===== DATA FOR THIS EXERCISE

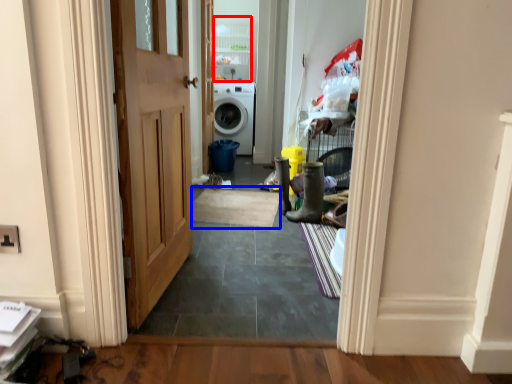
Question: Among these objects, which one is farthest to the camera, cabinetry (highlighted by a red box) or doormat (highlighted by a blue box)?

Choices:
 (A) cabinetry
 (B) doormat

Answer: (A)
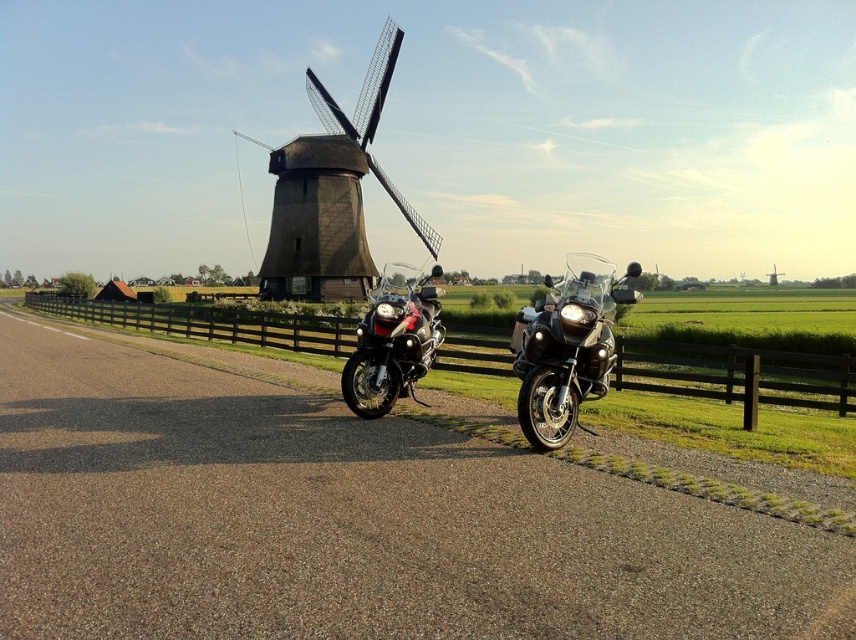
Can you confirm if brown wooden fence at lower center is positioned to the right of matte black motorcycle at center?

No, brown wooden fence at lower center is not to the right of matte black motorcycle at center.

This screenshot has width=856, height=640. What do you see at coordinates (735, 374) in the screenshot?
I see `brown wooden fence at lower center` at bounding box center [735, 374].

At what (x,y) coordinates should I click in order to perform the action: click on brown wooden fence at lower center. Please return your answer as a coordinate pair (x, y). Image resolution: width=856 pixels, height=640 pixels. Looking at the image, I should click on (735, 374).

Can you confirm if brown wooden fence at lower center is smaller than glossy black motorcycle at center?

Actually, brown wooden fence at lower center might be larger than glossy black motorcycle at center.

Is brown wooden fence at lower center below glossy black motorcycle at center?

No.

Image resolution: width=856 pixels, height=640 pixels. Find the location of `brown wooden fence at lower center`. brown wooden fence at lower center is located at coordinates (735, 374).

Based on the photo, is brown wooden fence at lower center shorter than brown wooden windmill at upper center?

Indeed, brown wooden fence at lower center has a lesser height compared to brown wooden windmill at upper center.

Does point (827, 388) come closer to viewer compared to point (375, 272)?

Yes, point (827, 388) is in front of point (375, 272).

Where is `brown wooden fence at lower center`? brown wooden fence at lower center is located at coordinates (735, 374).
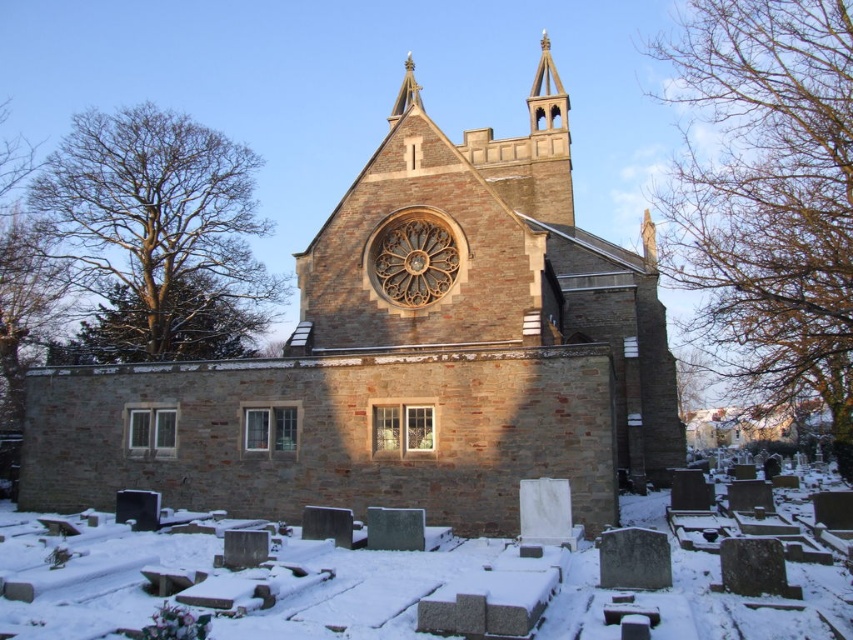
You are a photographer planning to capture the brown stone church at center and the white textured snow at center in a single shot. Considering the height difference between them, which object should you focus on to ensure both are fully visible in the frame?

The brown stone church at center is taller than the white textured snow at center, so focusing on the church will ensure both are fully visible in the frame.

You are standing at the entrance of the cemetery and want to locate the brown stone church at center. According to the coordinates provided, where should you look relative to your current position?

The brown stone church at center is located at coordinates point (402, 356), which means it is positioned slightly to the right and above your current position in the cemetery entrance.

You are a photographer standing in front of the brown stone church at center and the white textured snow at center. You want to capture both in a single shot. Which object should you focus on to ensure the larger one is properly framed?

The brown stone church at center is bigger than the white textured snow at center, so you should focus on the brown stone church at center to ensure the larger object is properly framed.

==========

* _TASK TO COMPLETE_: Copy every line of the items above word for word, leaving out the pictures.

* _WRITTEN RESPONSE_:
Question: Among these objects, which one is farthest to the camera, cabinetry (highlighted by a red box) or doormat (highlighted by a blue box)?

Choices:
 (A) cabinetry
 (B) doormat

Answer: (A)
Can you confirm if brown wooden fence at lower center is positioned to the right of matte black motorcycle at center?

No, brown wooden fence at lower center is not to the right of matte black motorcycle at center.

This screenshot has width=856, height=640. What do you see at coordinates (735, 374) in the screenshot?
I see `brown wooden fence at lower center` at bounding box center [735, 374].

At what (x,y) coordinates should I click in order to perform the action: click on brown wooden fence at lower center. Please return your answer as a coordinate pair (x, y). Image resolution: width=856 pixels, height=640 pixels. Looking at the image, I should click on (735, 374).

Can you confirm if brown wooden fence at lower center is smaller than glossy black motorcycle at center?

Actually, brown wooden fence at lower center might be larger than glossy black motorcycle at center.

Is brown wooden fence at lower center below glossy black motorcycle at center?

No.

Image resolution: width=856 pixels, height=640 pixels. Find the location of `brown wooden fence at lower center`. brown wooden fence at lower center is located at coordinates (735, 374).

Based on the photo, is brown wooden fence at lower center shorter than brown wooden windmill at upper center?

Indeed, brown wooden fence at lower center has a lesser height compared to brown wooden windmill at upper center.

Does point (827, 388) come closer to viewer compared to point (375, 272)?

Yes, point (827, 388) is in front of point (375, 272).

Where is `brown wooden fence at lower center`? brown wooden fence at lower center is located at coordinates (735, 374).
You are a photographer planning to capture the brown stone church at center and the white textured snow at center in a single shot. Considering the height difference between them, which object should you focus on to ensure both are fully visible in the frame?

The brown stone church at center is taller than the white textured snow at center, so focusing on the church will ensure both are fully visible in the frame.

You are standing at the entrance of the cemetery and want to locate the brown stone church at center. According to the coordinates provided, where should you look relative to your current position?

The brown stone church at center is located at coordinates point (402, 356), which means it is positioned slightly to the right and above your current position in the cemetery entrance.

You are a photographer standing in front of the brown stone church at center and the white textured snow at center. You want to capture both in a single shot. Which object should you focus on to ensure the larger one is properly framed?

The brown stone church at center is bigger than the white textured snow at center, so you should focus on the brown stone church at center to ensure the larger object is properly framed.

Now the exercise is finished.